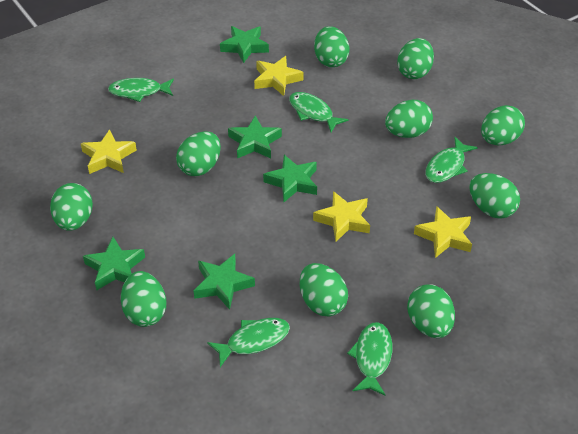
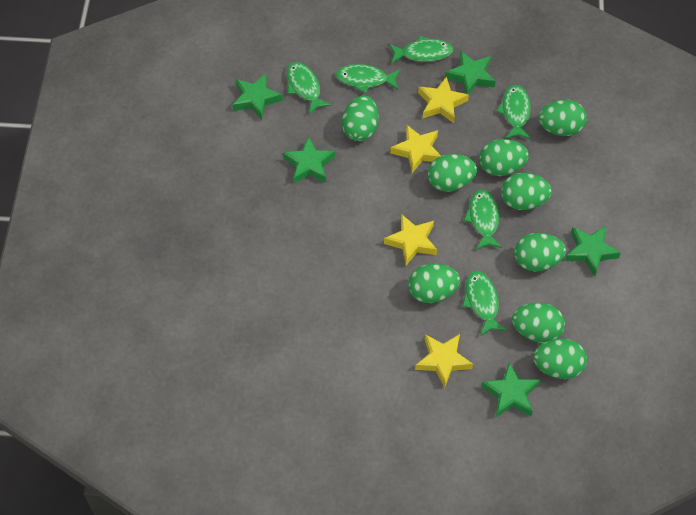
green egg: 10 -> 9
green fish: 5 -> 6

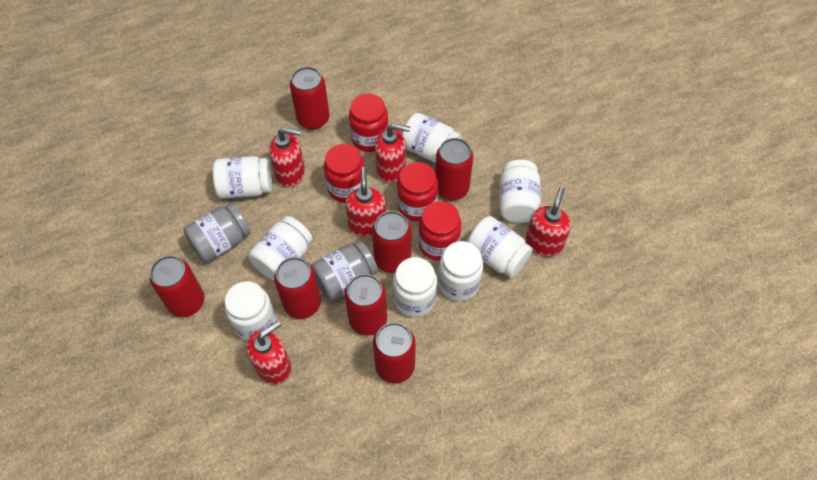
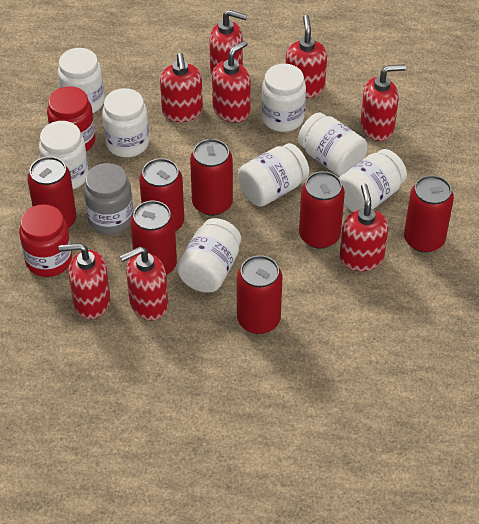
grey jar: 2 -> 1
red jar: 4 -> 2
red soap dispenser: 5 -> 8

===============

Your objective
Produce a verbatim copy of the listing, leaving out all pictures.

Your response
green egg: 10 -> 9
green fish: 5 -> 6

grey jar: 2 -> 1
red jar: 4 -> 2
red soap dispenser: 5 -> 8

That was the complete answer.